WORK TASK ::
Lines from the one containing "(513, 389) = (512, 262): red" through the last one in the data below: write them out word for word, and only them.
** Opening DATA block **
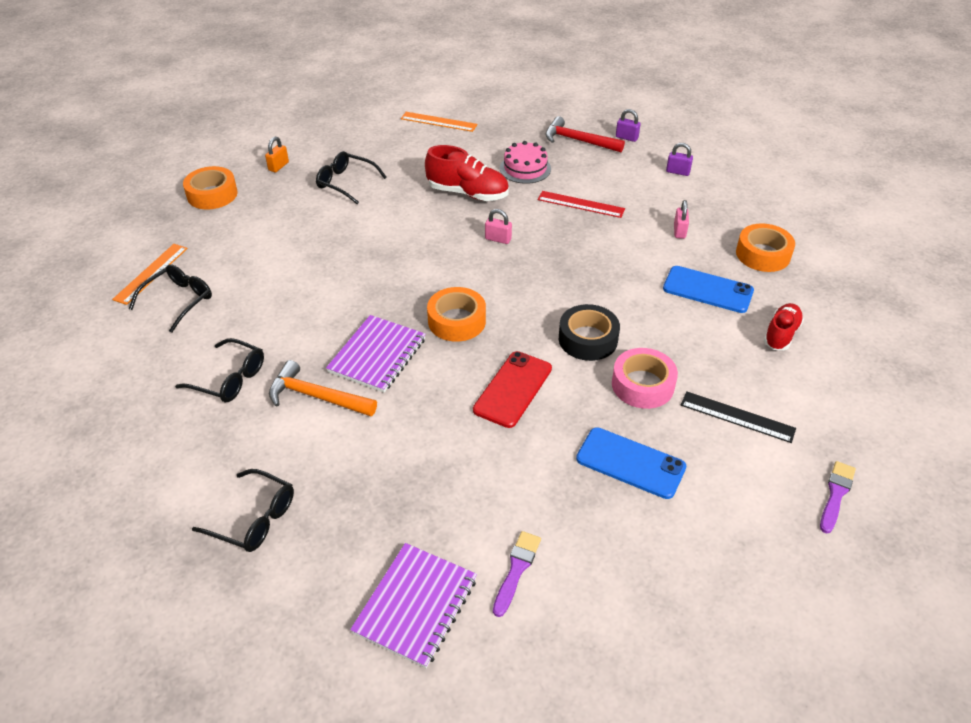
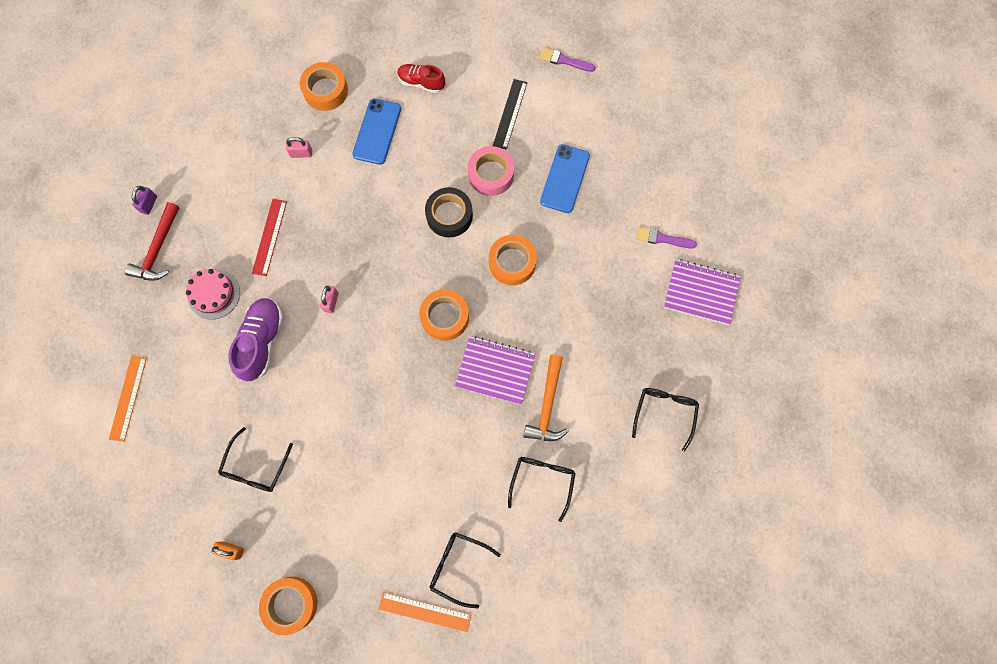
camera: 100 degrees left, 30 degrees up
(468, 193) = (262, 341): red shoe -> purple shoe
(513, 389) = (512, 262): red phone -> orange tape
(678, 172) = (207, 156): purple padlock -> none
** Closing DATA block **
SOLUTION FOR THIS PROBLEM ::
(513, 389) = (512, 262): red phone -> orange tape
(678, 172) = (207, 156): purple padlock -> none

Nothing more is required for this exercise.